Copy the stretch of the records from their start through the line containing "b'8) r8 fis''4 eis''4 d''8-> fis''8 |", both included, leaving out the pictures.

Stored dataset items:
## START

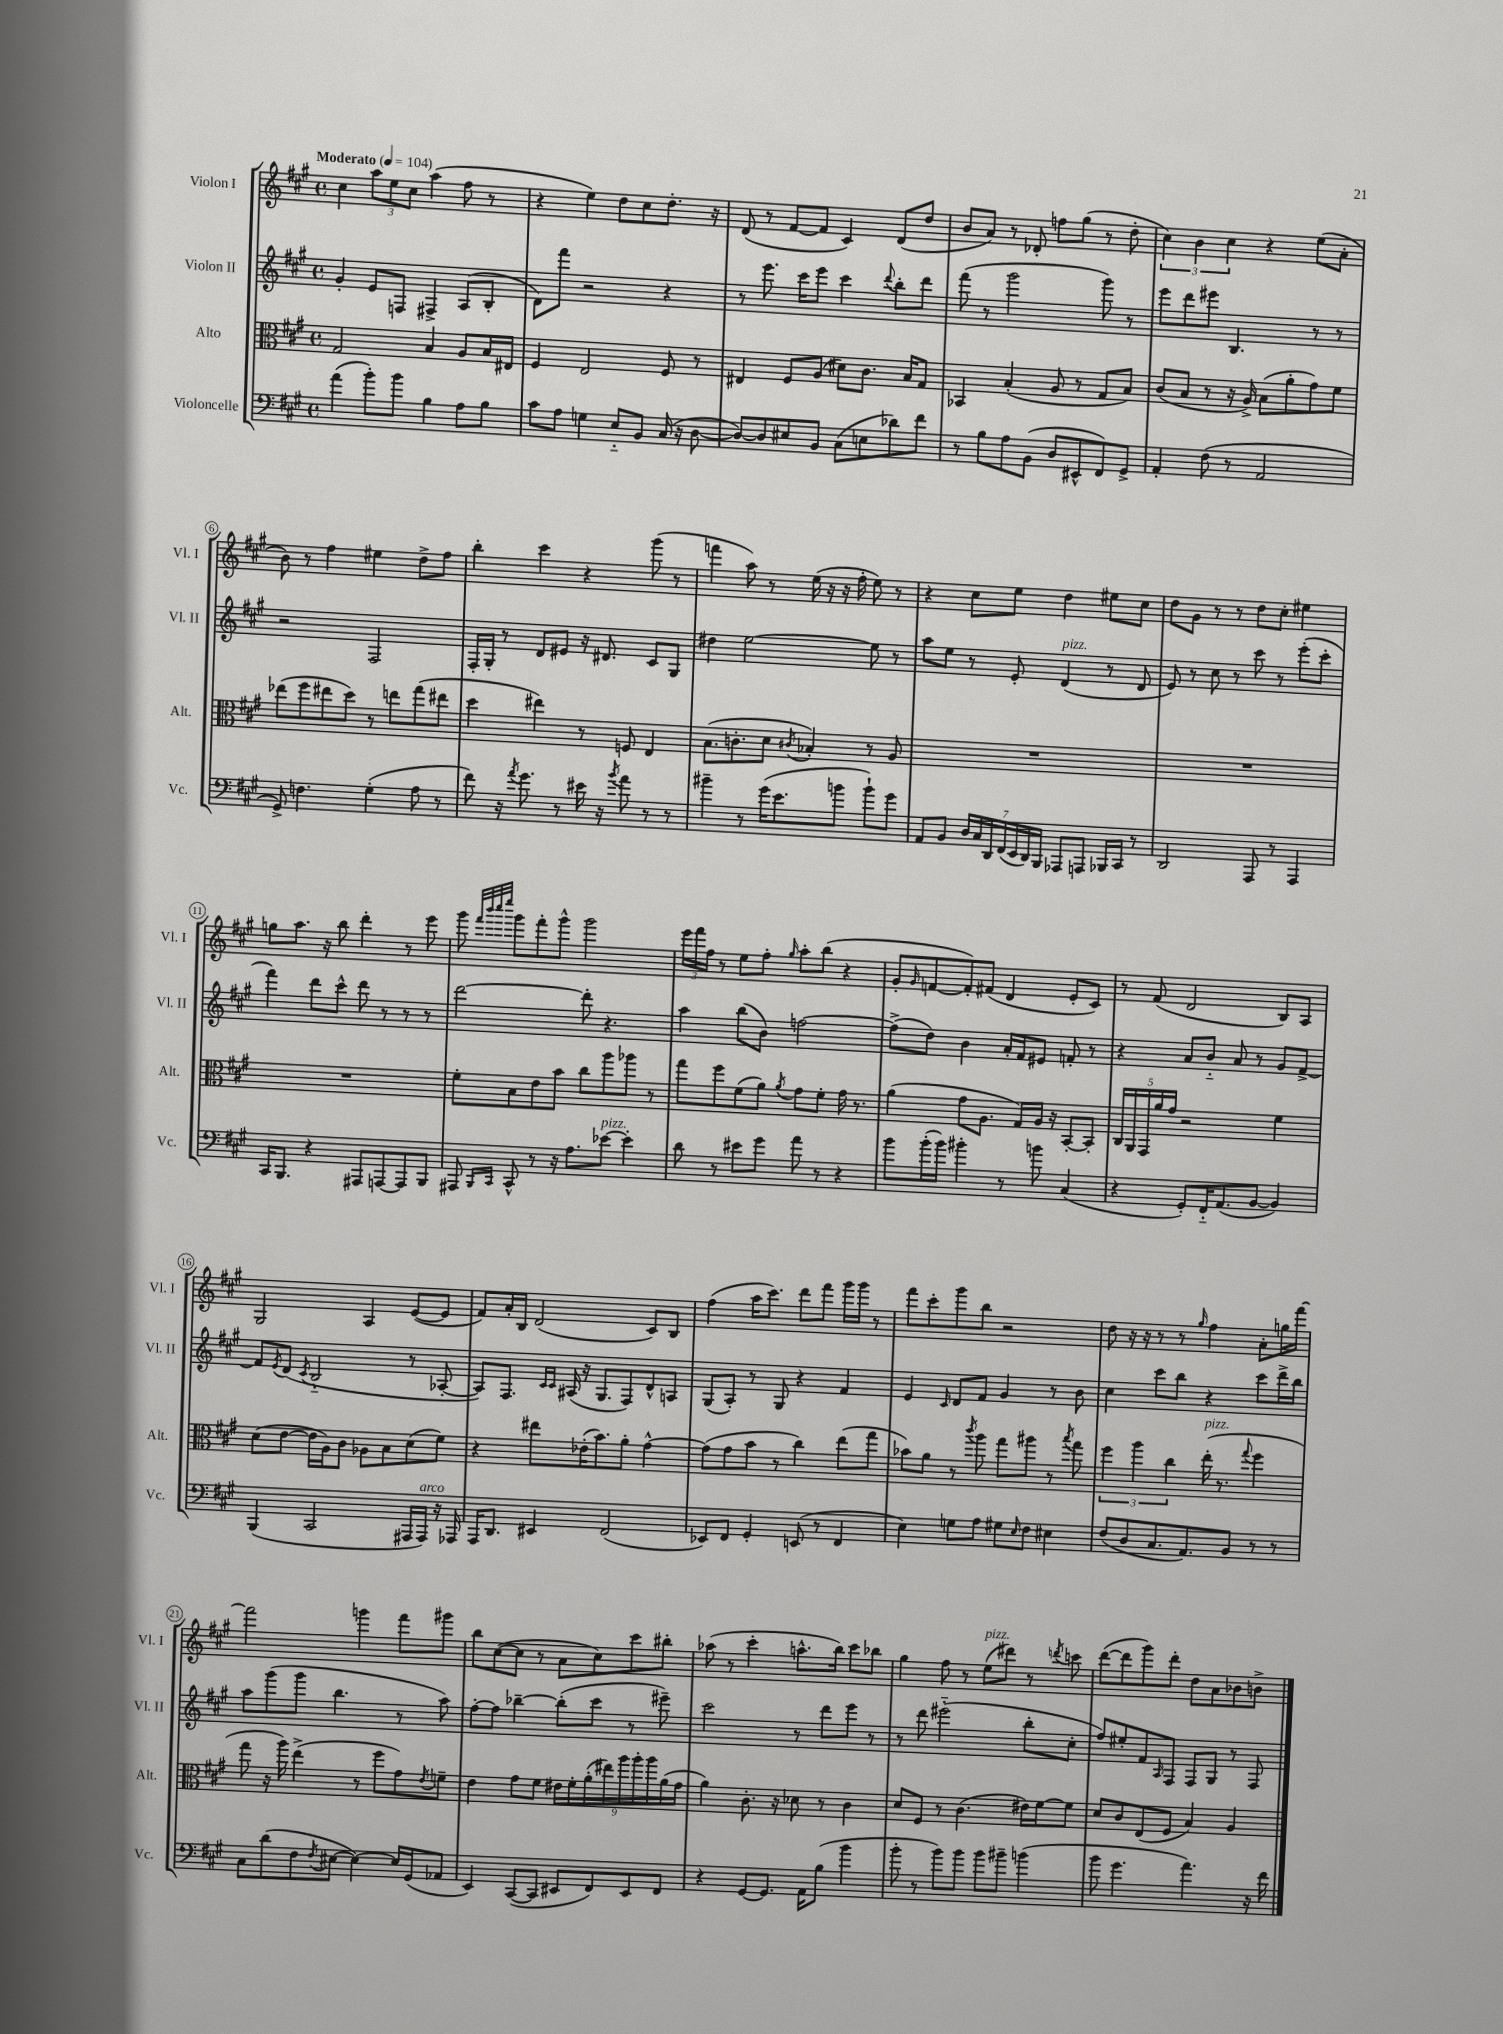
<<
\new StaffGroup <<
\new Staff = "s0" \with { instrumentName = "Violon I" shortInstrumentName = "Vl. I" } {
    \clef treble \key a \major \defaultTimeSignature \time 4/4 \tempo "Moderato" 4 = 104
    cis''4 \tuplet 3/2 { a''8 e''8 cis''8 } a''4( fis''8 r8 |
    r4 e''4) d''8 cis''8 d''8.-. r16 |
    d'8( r8 fis'8~ fis'8 cis'4) d'8( d''8 |
    b'8 a'8) r8 des'8-. f''8 gis''8( r8 d''8-. |
    \tuplet 3/2 { cis''4) b'4 cis''4 } r4 e''8( a'8-. |
    b'8) r8 fis''4 eis''4 d''8-> fis''8 |
    b''4-. cis'''4 r4 gis'''8( r8 |
    f'''4 a''8) r8 e''16( r16 r16 fis''16-. e''8) r8 |
    r4 cis''8 e''8 d''4 eis''8 cis''8 |
    d''8 gis'8 r8 r8 d''8 cis''8-. eis''4 |
    g''8 a''8. r16 b''8 d'''4-. r8 e'''8 |
    gis'''8 \grace { fis'''32 b'''32 cis''''32 e''''32 } gis'''8 fis'''8-. gis'''8-^ gis'''2 |
    \tuplet 3/2 { e'''16 fis'''16 fis''16 } r8 e''8 fis''8-. \grace { gis''16 } a''8-. b''8( r4 |
    gis'8-. \grace { gis'16 } f'8~ f'8-.) fis'8( d'4 e'8-. cis'8) |
    r8 fis'8( d'2 b8) a8 |
    gis2 a4 e'8~( e'8 |
    fis'8) a'16-. b16 d'2( cis'8) b8 |
    fis''4( a''16 cis'''8.) d'''8 fis'''8 gis'''16 gis'''16 r8 |
    fis'''8 cis'''8-. gis'''8 b''8 r2 |
    d''8 r16 r16 r8 r8 \grace { gis''16 } fis''4 a'8-. g''16 fis'''16~ |
    fis'''2 g'''4 fis'''8 gis'''8 |
    b''8 cis''8~( cis''8 r8 a'8 cis''8) cis'''8 bis''8-. |
    aes''8( r8 cis'''4-. a''8.-^ b''16) cis'''8 bes''8 |
    gis''4 fis''8 r8 e''8^\markup { \italic "pizz." }( dis'''8) r8 \acciaccatura { d'''8 } c'''8 |
    d'''8~( d'''8 gis'''8) d'''8-. d''8 a'8 bes'8 b'8-> \bar "|." |
}
\new Staff = "s1" \with { instrumentName = "Violon II" shortInstrumentName = "Vl. II" } {
    \clef treble \key a \major \defaultTimeSignature \time 4/4
    gis'4-. e'8 f8 fis4-> a8( b8-. |
    d'8) fis'''8 r2 r4 |
    r8 e'''8. cis'''16 e'''8 cis'''4 \appoggiatura { d'''8 } b''8-. d'''8 |
    fis'''8( r8 gis'''2 gis'''8) r8 |
    e'''8 d'''8 eis'''8 b4. r8 r8 |
    r2 fis2 |
    fis16-. gis16-. r8 d'8 eis'8 r16 dis'8. cis'8 gis8 |
    dis''4 e''2~ e''8 r8 |
    a''8 e''8 r8 e'8-. d'4^\markup { \italic "pizz." }( r8 d'8 |
    e'8) r8 cis''8 r8 cis'''8 r8 e'''8-.( cis'''8-. |
    fis'''4) d'''8 cis'''8-^ d'''8 r8 r8 r8 |
    d'''2~ d'''8-. r4. |
    a''4 b''8( b'8) f''2~ |
    f''8->( d''8) b'4 a'16-. fis'16 eis'8 f'8-. r8 |
    r4 a'8 b'8-_ a'8 r8 gis'8 fis'8~-> |
    fis'8 \acciaccatura { e'8 } d'8( \acciaccatura { cis'8 } b2-_ r8 aes8~-. |
    aes8) fis8. \grace { cis'16 cis'16 } ais16( r16 gis8. fis8) d'8-^ a8 |
    gis8( a8-.) r8 gis8 r4 fis'4 |
    e'4 \grace { cis'16 } d'8 fis'8 gis'4 r8 b'8 |
    cis''4 cis'''8 b''8 r4 cis'''8 d'''16-> b''16 |
    a''8 gis'''8( gis'''8 b''4. r8 a''8) |
    fis''8~-. fis''8 bes''4~-- bes''8-.( cis'''8 r8 eis'''8--) |
    cis'''2 r8 d'''8 e'''8 r8 |
    r8 d'''8 eis'''2-_( b''8-. cis''8-. |
    fis''8) eis''8-. fis'8 \grace { a16 } fis8 fis8 gis8 r8 fis8 \bar "|." |
}
\new Staff = "s2" \with { instrumentName = "Alto" shortInstrumentName = "Alt." } {
    \clef alto \key a \major \defaultTimeSignature \time 4/4
    gis2 b4 a8 b16 eis16 |
    fis4 e2 fis8 r8 |
    eis4 fis8 a8( dis'8) cis'8. b16 gis8 |
    bes,4 b4-.( a8 r8 gis8 b8) |
    cis'8( b8 r8 r16 a16->) b8( a'8-. gis'8) fis'8 |
    ees''8( fis''8 eis''8 d''8) r8 e''8 gis''8( eis''8 |
    d''4 eis''4) r8 f8 e4 |
    b8.( c'8.-. d'8 \acciaccatura { cis'8 } bes4-.) r8 a8 |
    R1 |
    R1 |
    R1 |
    fis'8-. b8 e'8 b'8 cis''8 a''8 aes''8 r8 |
    gis''8 fis''8 fis'8( a'8) \acciaccatura { a'8 } gis'8 fis'8-. gis'16 r8. |
    a'4( gis'8 a8. gis16) a16 r16 b,8~-. b,8-. |
    \tuplet 5/4 { cis16 a,16 gis,16 a'16 gis'16 } r2 fis'4 |
    d'8( e'8~ e'16 a16) cis'8 aes8 b8 d'8( fis'8) |
    r4 eis''8 ees'16-.( b'8.) a'8-. gis'4~-^ |
    gis'8( gis'8 b'8 r8 cis''4) e''8( gis''8 |
    bes'8) a'8 r8 \acciaccatura { cis'''8 } a''8 gis''8 ais''8 r8 \acciaccatura { b''8 } gis''8 |
    \tuplet 3/2 { fis''4 a''4 cis''4 } e''16-.^\markup { \italic "pizz." }( r8. \appoggiatura { gis''8 } fis''4 |
    gis''8 r16 a''16) e''4->( r8 fis''8 gis'8) \acciaccatura { e'8 } f'8-- |
    e'4 gis'8 fis'8 \tuplet 9/8 { eis'16 fis'16-. a'16-.( eis''16) a''16 a''16-. a''16 a'16( gis'16 } |
    a'4) cis'8.-. r16 des'8 r8 cis'4 |
    d'8 fis8 r8 cis'4.( eis'16) fis'16~ fis'8 |
    d'8 cis'8 e8( fis8 b4) a4 \bar "|." |
}
\new Staff = "s3" \with { instrumentName = "Violoncelle" shortInstrumentName = "Vc." } {
    \clef bass \key a \major \defaultTimeSignature \time 4/4
    a'4( b'8-.) b'8 b4 a8 b8 |
    cis'8 a8 g4 e8-_ b,8 cis16( r16 d8~ |
    d8~) d8 eis8 b,8 cis8( e8 des'8) fis'8 |
    r8 b8 a8 b,8( d8 eis,8-^ fis,8) gis,8-> |
    a,4-. fis8( r8 a,2 |
    gis,8->) f4. gis4-.( a8 r8 |
    fis'8) r16 \acciaccatura { a'8 } gis'8. r8 eis'16 r16 \acciaccatura { b'8 } a'8 r8 r8 |
    bis'4-- r8 gis'16( e'8. b'8 b'8-!) gis'8 |
    a,8 b,8 \tuplet 7/4 { d16 cis16 d,16 fis,16( e,16 d,16) b,,16 } aes,,8 a,,8 bes,,16 cis,16 r8 |
    d,2 a,,8 r8 a,,4 |
    cis,16 b,,8. r4 ais,,8 a,,8~ a,,8 b,,8 |
    ais,,8 \grace { b,,16 cis,16 } cis,8-^ r8 r16 a8. ees'8~^\markup { \italic "pizz." } ees'4-. |
    d'8 r8 eis'8 gis'8 a'8 r8 r4 |
    b'8 b'16-.( b'16) bis'4-. r8 b'8 cis4( |
    r4 gis,8-.) fis,16-_ a,8.( b,8~ b,4) |
    b,,4( cis,2 ais,,16 ais,,16^\markup { \italic "arco" }) r16 aes,,16 |
    a,,16 d,8. eis,4 fis,2( |
    ees,8) fis,8 gis,4-. e,8( r8 fis,4 |
    e4) g8 a8 gis8 \grace { e16 } fis8 eis4 |
    fis8( d8 cis8. a,8.) b,8 r8 r8 |
    cis8 d'8( fis8 \acciaccatura { fis8 } eis8~ eis4~) eis16 gis,16( aes,8 |
    e,4) cis,8~( cis,8 eis,8 fis,8) eis,8 fis,8 |
    r4 gis,8~ gis,8. a,16 b8( b'4 |
    b'8-. r8 b'8) b'8 b'8 bis'8-- b'4( |
    b'8 gis'4. a'4.) r16 fis'16 \bar "|." |
}
>>
>>
\layout { \context { \Score \override BarNumber.stencil = #(make-stencil-circler 0.1 0.3 ly:text-interface::print) } }
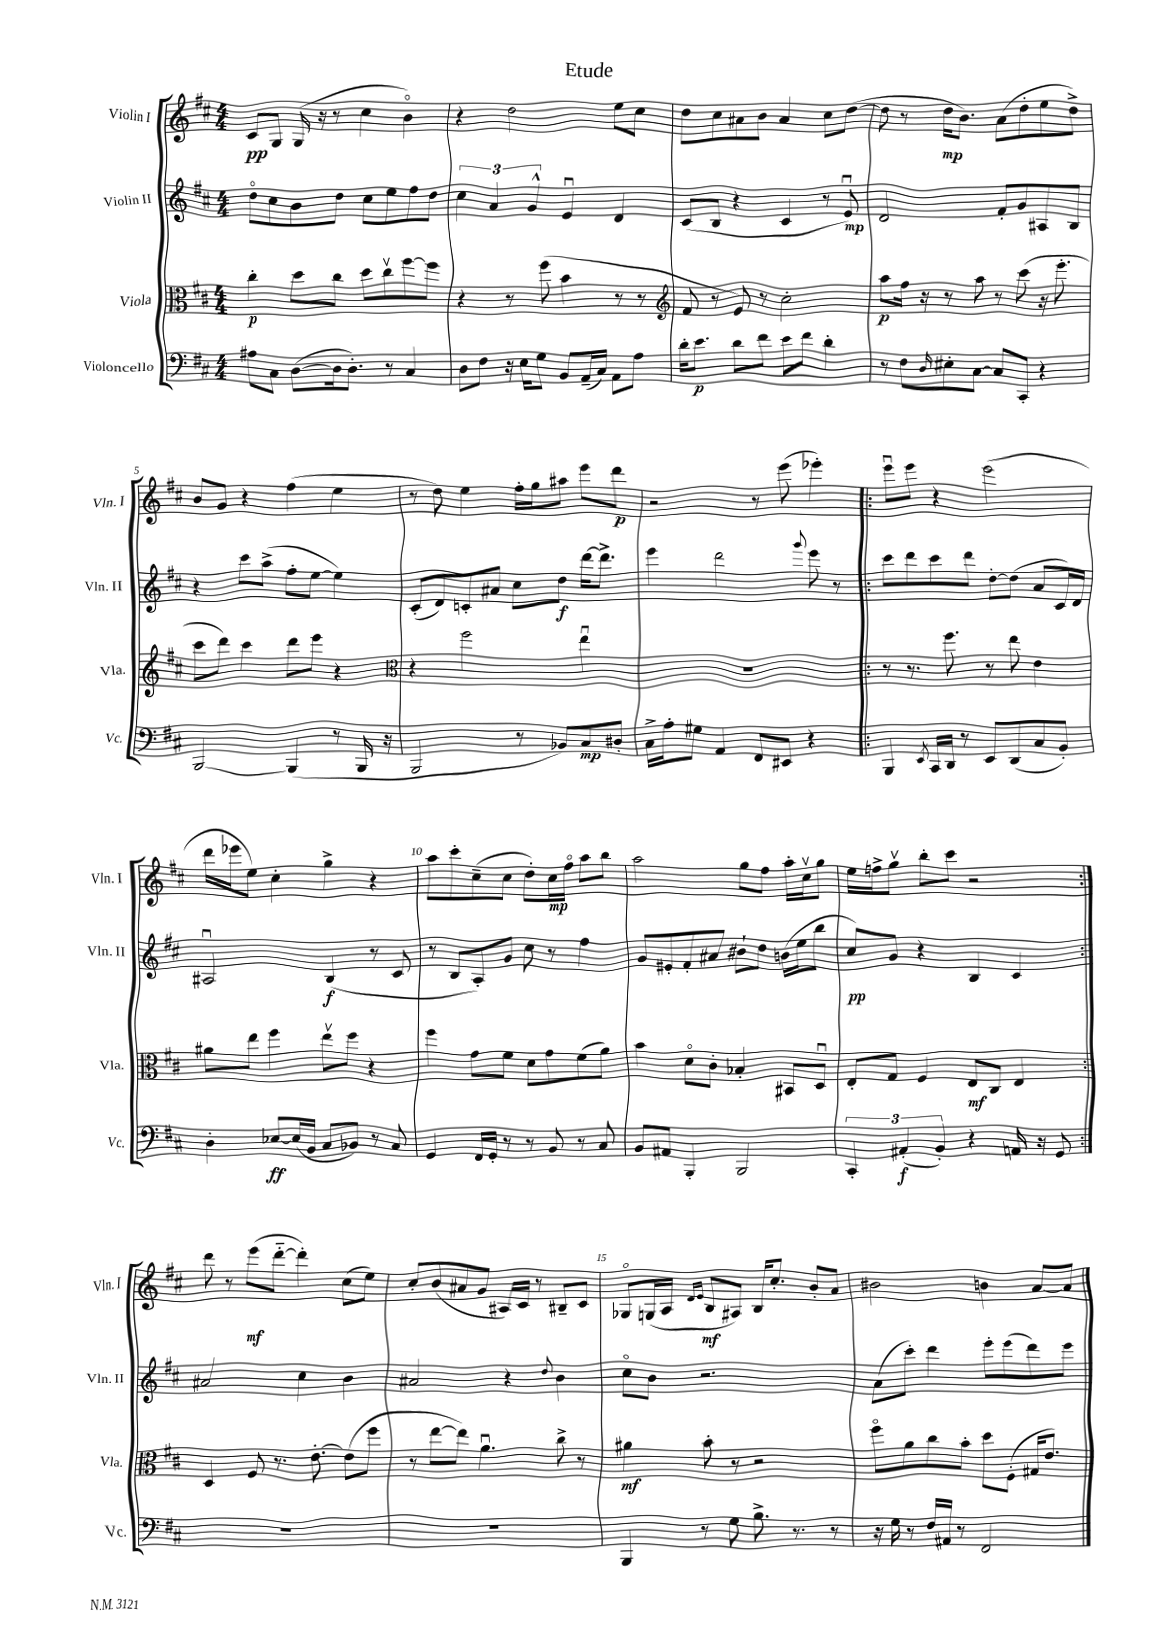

## END

Response for this exercise:
<<
\new StaffGroup <<
\new Staff = "s0" \with { instrumentName = "Violon I" shortInstrumentName = "Vl. I" } {
    \clef treble \key a \major \defaultTimeSignature \time 4/4 \tempo "Moderato" 4 = 104
    cis''4 \tuplet 3/2 { a''8 e''8 cis''8 } a''4( fis''8 r8 |
    r4 e''4) d''8 cis''8 d''8.-. r16 |
    d'8( r8 fis'8~ fis'8 cis'4) d'8( d''8 |
    b'8 a'8) r8 des'8-. f''8 gis''8( r8 d''8-. |
    \tuplet 3/2 { cis''4) b'4 cis''4 } r4 e''8( a'8-. |
    b'8) r8 fis''4 eis''4 d''8-> fis''8 |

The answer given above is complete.